● INPUT FOR THIS TASK
════════════════
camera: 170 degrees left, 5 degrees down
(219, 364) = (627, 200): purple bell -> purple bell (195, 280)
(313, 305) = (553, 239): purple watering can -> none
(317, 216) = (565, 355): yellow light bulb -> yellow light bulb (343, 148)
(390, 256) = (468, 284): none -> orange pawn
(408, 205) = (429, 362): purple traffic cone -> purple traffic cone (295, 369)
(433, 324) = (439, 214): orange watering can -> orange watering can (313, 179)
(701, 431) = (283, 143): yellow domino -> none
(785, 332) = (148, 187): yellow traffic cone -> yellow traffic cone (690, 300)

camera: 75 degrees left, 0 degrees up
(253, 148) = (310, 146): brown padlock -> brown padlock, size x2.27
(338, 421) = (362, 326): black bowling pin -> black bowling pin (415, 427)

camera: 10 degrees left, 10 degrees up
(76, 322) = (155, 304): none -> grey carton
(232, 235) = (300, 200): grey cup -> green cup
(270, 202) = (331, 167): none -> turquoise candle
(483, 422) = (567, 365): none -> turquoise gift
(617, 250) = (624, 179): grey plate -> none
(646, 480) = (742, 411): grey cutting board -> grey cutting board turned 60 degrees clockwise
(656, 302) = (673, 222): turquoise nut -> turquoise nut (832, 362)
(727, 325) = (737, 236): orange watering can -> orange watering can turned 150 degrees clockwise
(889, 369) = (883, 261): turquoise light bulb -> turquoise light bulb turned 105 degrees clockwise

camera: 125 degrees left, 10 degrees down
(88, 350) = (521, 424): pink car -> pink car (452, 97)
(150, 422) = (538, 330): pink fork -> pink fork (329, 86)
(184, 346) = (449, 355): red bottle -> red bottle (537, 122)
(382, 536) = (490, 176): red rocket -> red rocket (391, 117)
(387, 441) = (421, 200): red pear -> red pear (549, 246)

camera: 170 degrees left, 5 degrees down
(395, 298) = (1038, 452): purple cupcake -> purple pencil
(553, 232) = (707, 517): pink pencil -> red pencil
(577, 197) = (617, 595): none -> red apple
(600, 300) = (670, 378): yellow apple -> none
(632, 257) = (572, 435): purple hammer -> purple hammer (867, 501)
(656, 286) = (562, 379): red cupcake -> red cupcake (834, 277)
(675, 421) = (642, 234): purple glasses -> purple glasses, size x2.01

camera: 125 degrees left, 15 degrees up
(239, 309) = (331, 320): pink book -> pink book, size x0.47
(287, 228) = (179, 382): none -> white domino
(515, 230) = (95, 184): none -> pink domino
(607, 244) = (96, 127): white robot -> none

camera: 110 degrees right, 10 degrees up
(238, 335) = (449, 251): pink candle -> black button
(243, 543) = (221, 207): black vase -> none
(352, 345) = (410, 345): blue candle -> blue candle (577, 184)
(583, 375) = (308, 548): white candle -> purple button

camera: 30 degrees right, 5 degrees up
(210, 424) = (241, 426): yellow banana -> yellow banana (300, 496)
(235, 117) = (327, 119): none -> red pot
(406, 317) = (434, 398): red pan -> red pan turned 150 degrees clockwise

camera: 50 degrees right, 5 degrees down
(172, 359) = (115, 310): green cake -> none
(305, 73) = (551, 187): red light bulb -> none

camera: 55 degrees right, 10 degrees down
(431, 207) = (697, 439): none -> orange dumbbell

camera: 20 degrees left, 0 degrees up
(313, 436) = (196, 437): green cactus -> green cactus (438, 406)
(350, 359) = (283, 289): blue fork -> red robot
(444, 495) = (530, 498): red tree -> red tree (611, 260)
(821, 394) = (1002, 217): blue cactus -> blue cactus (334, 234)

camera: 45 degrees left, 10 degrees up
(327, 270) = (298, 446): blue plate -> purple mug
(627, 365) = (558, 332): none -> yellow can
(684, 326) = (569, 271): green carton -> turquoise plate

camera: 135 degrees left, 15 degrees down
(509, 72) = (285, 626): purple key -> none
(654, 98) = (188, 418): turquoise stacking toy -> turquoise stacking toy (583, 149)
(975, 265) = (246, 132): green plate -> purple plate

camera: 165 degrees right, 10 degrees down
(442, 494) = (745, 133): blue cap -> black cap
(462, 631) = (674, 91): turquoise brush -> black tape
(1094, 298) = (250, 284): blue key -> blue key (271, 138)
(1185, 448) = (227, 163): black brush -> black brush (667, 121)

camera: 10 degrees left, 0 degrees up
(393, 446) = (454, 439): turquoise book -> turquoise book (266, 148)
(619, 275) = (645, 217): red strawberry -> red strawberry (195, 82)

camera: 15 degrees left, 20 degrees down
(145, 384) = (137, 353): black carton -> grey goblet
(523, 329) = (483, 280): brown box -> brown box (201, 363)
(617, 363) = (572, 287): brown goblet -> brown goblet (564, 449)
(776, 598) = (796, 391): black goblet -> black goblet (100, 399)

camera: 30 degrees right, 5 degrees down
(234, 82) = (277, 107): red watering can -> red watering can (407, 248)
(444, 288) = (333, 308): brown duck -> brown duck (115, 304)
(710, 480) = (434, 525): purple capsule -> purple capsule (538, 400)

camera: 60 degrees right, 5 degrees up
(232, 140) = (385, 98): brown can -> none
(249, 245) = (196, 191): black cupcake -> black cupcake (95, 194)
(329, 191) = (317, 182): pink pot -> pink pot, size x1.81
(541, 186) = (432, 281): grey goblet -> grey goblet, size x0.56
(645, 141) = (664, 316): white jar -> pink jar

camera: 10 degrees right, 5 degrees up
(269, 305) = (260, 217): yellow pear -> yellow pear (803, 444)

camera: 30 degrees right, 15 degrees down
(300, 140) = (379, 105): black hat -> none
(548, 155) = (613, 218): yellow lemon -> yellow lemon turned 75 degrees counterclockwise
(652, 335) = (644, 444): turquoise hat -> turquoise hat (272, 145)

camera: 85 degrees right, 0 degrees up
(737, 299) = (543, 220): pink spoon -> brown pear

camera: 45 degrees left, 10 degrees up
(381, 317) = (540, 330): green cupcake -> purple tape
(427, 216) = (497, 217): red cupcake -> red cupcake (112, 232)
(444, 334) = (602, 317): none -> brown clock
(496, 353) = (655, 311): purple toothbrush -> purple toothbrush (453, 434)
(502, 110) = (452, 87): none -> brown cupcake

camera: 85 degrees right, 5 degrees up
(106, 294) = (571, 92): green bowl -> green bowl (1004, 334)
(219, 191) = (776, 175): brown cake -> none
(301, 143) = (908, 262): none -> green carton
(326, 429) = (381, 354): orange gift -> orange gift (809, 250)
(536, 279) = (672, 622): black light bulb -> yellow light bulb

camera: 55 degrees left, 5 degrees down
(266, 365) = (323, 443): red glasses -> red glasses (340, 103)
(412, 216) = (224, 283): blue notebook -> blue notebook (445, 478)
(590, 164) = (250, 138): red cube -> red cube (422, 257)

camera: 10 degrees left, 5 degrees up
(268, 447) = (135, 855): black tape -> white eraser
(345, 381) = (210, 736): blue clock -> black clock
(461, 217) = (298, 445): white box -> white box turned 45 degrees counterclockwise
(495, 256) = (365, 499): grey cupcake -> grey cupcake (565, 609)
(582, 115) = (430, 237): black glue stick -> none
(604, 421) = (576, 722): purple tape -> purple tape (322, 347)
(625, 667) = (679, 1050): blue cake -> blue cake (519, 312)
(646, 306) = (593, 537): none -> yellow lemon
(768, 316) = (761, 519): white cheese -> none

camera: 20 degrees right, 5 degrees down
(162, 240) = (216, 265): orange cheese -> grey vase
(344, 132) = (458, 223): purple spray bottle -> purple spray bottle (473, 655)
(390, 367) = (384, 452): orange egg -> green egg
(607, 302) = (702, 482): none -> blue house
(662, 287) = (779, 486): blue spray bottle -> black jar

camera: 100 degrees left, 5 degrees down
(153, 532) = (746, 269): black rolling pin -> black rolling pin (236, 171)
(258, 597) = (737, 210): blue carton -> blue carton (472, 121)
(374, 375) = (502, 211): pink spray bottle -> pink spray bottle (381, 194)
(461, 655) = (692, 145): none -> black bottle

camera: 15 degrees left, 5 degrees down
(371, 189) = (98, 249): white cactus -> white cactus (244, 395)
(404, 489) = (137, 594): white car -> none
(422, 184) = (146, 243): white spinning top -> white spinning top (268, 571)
════════════════
● WHAT YOU HAVE TO DO
The stretch of entries above that starts with the line containing "camera: 165 degrees right, 10 degrees down" and goes on through the line containing "(145, 384) = (137, 353): black" is to be transcribed exactly, and no other line is to be transcribed.

● ANSWER TO THE PROBLEM
camera: 165 degrees right, 10 degrees down
(442, 494) = (745, 133): blue cap -> black cap
(462, 631) = (674, 91): turquoise brush -> black tape
(1094, 298) = (250, 284): blue key -> blue key (271, 138)
(1185, 448) = (227, 163): black brush -> black brush (667, 121)

camera: 10 degrees left, 0 degrees up
(393, 446) = (454, 439): turquoise book -> turquoise book (266, 148)
(619, 275) = (645, 217): red strawberry -> red strawberry (195, 82)

camera: 15 degrees left, 20 degrees down
(145, 384) = (137, 353): black carton -> grey goblet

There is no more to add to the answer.